WHAT THE EXERCISE ASKS:
Write every record out again exactly, and keep images out of it.
◆ ◆ ◆
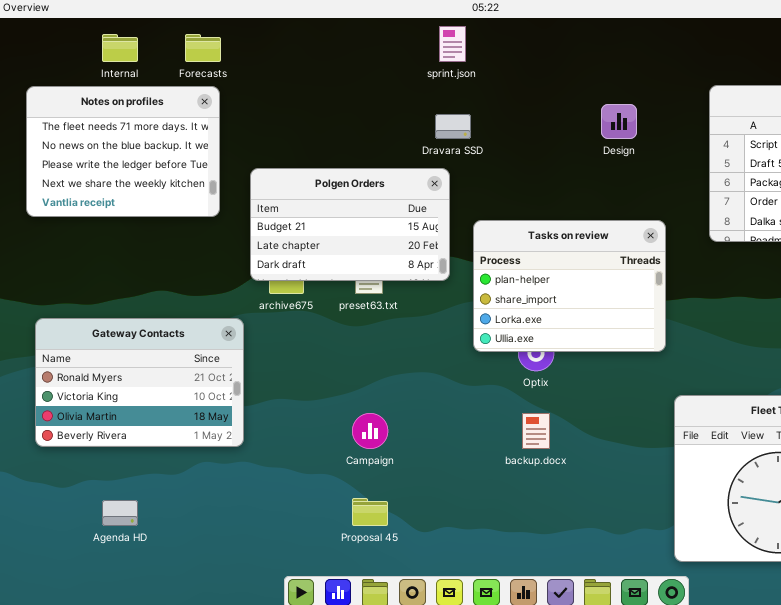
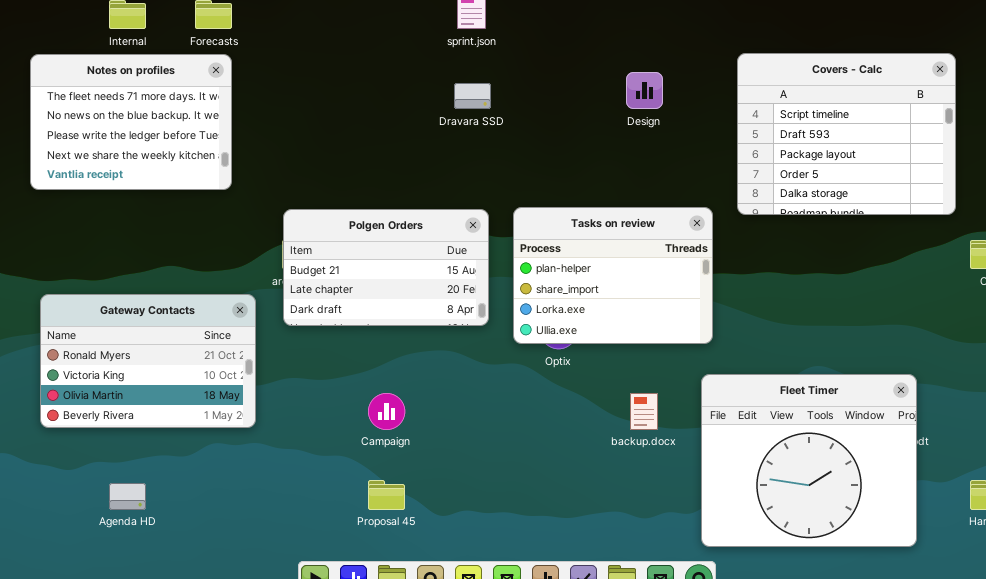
Polgen Orders: [250,168,450,281] -> [283,209,489,326], moved
Tasks on review: [473,220,666,352] -> [513,207,713,344], moved
backup.docx: [522,413,550,449] -> [630,393,658,430], moved

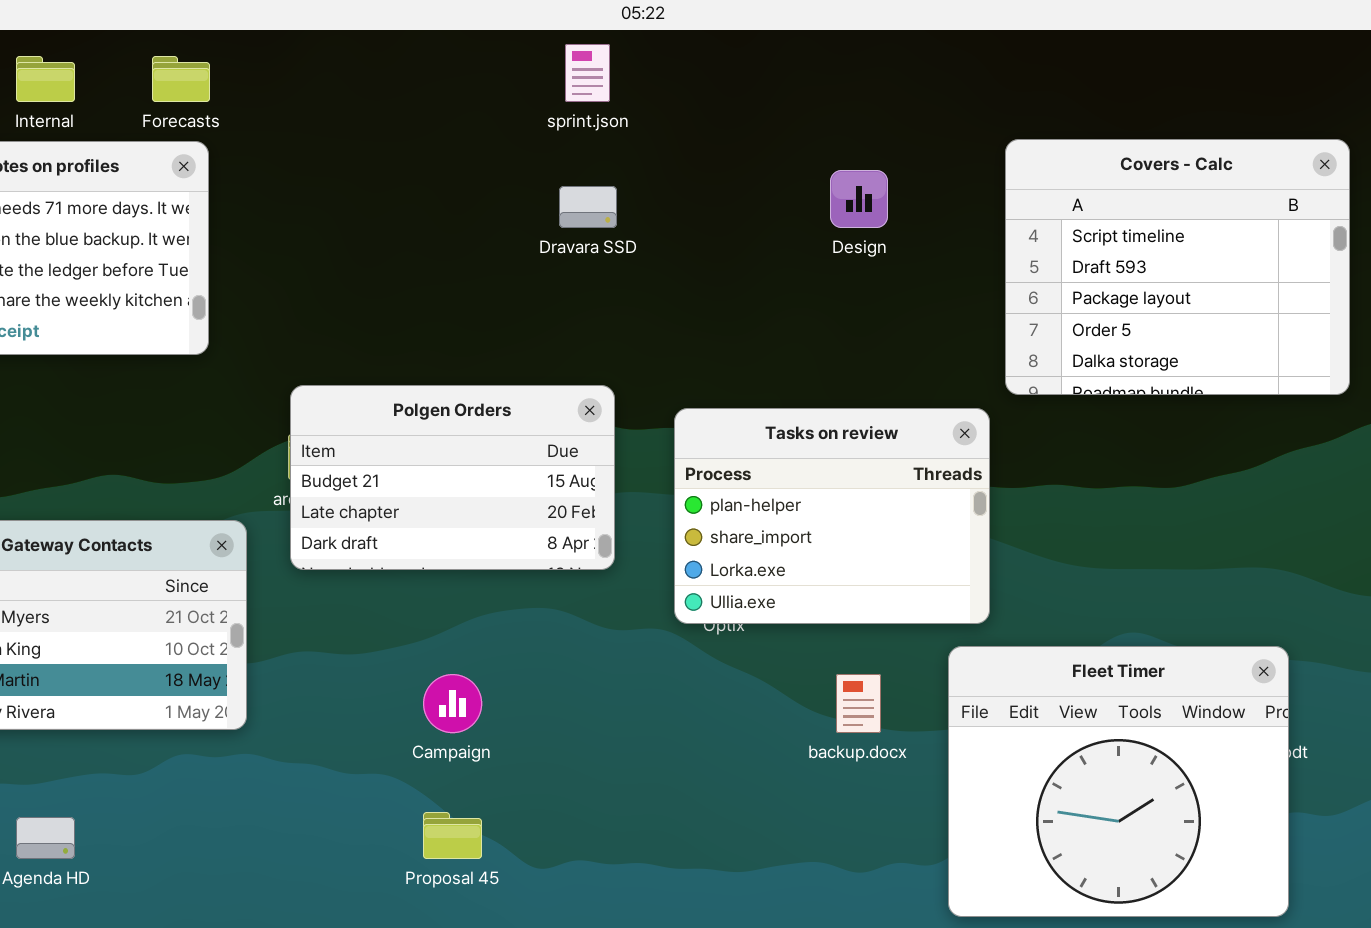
Tasks on review: [513,207,713,344] -> [674,408,990,624], moved

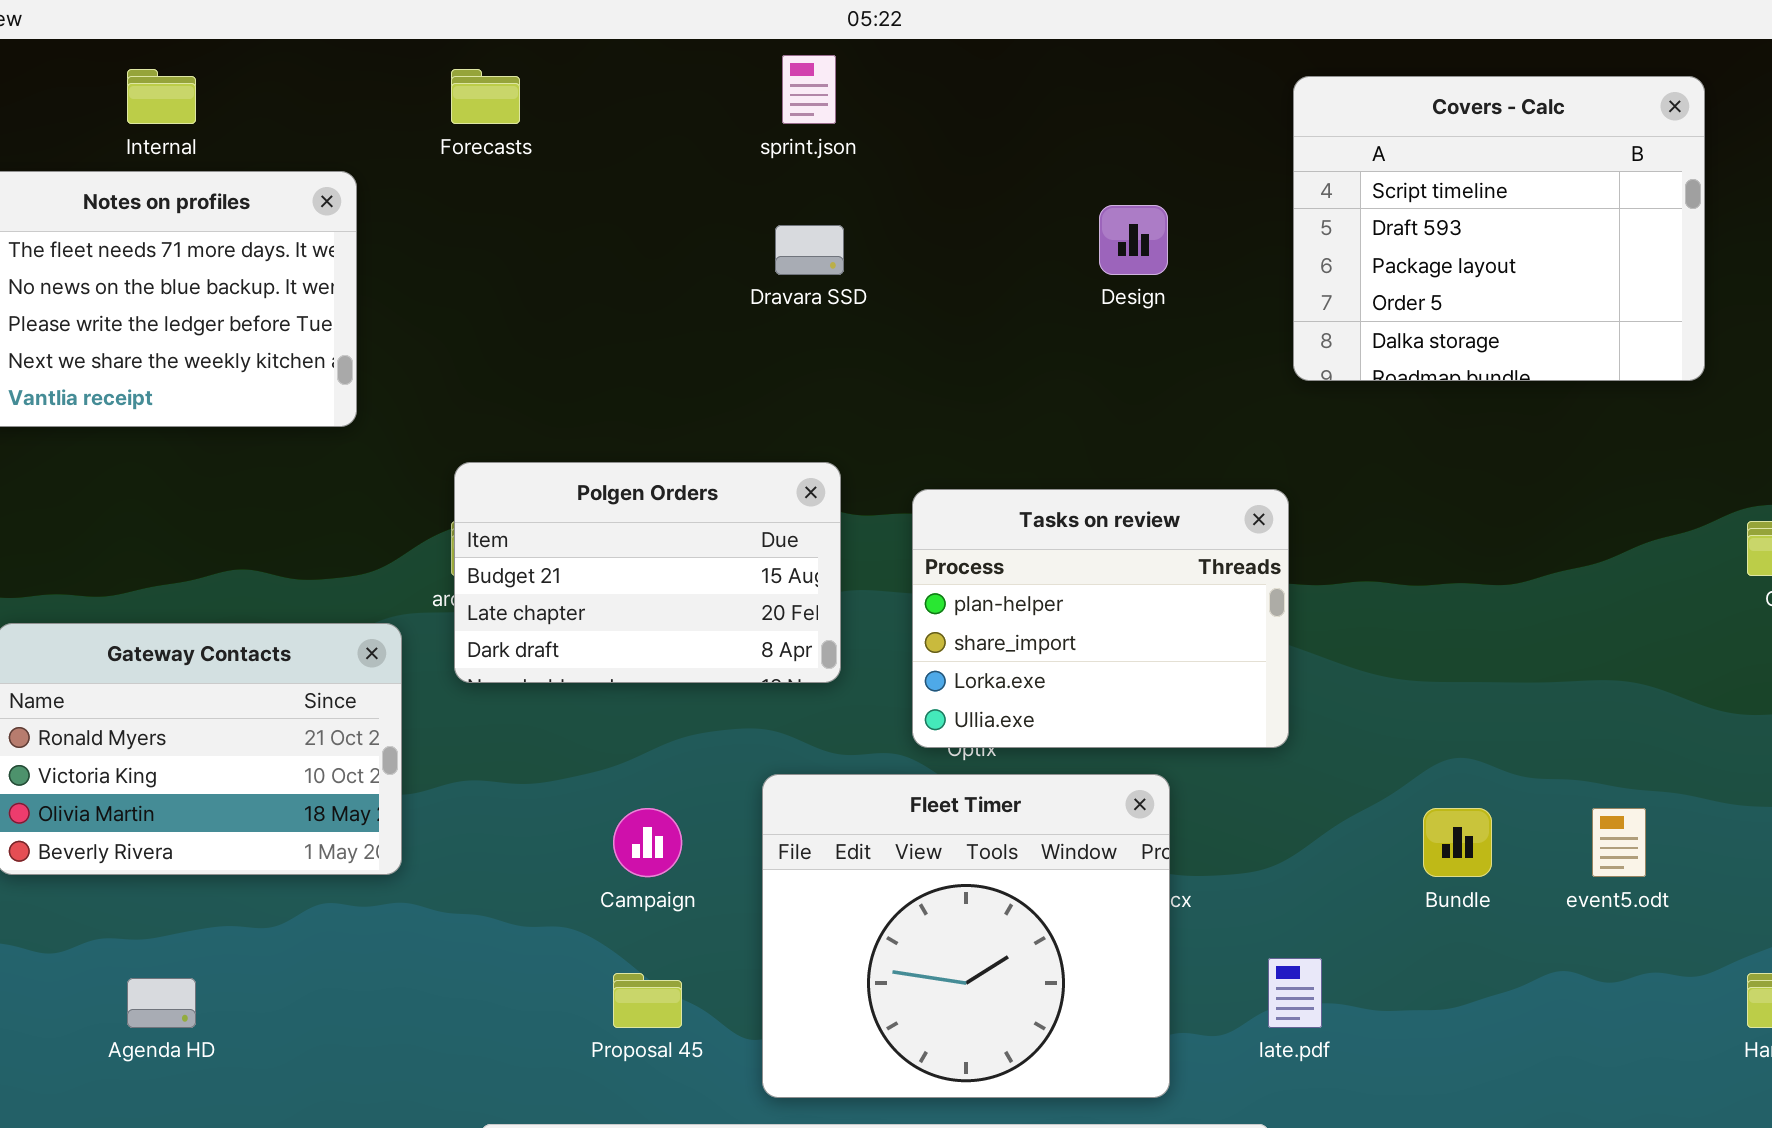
Forecasts: [152,56,210,102] -> [451,69,520,124], moved
Covers - Calc: [1005,139,1350,395] -> [1293,76,1705,381], moved
Fleet Timer: [948,646,1289,917] -> [762,774,1170,1098], moved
◆ ◆ ◆
TASK OUTPUT:
Polgen Orders: [250,168,450,281] -> [283,209,489,326], moved
Tasks on review: [473,220,666,352] -> [513,207,713,344], moved
backup.docx: [522,413,550,449] -> [630,393,658,430], moved

Tasks on review: [513,207,713,344] -> [674,408,990,624], moved

Forecasts: [152,56,210,102] -> [451,69,520,124], moved
Covers - Calc: [1005,139,1350,395] -> [1293,76,1705,381], moved
Fleet Timer: [948,646,1289,917] -> [762,774,1170,1098], moved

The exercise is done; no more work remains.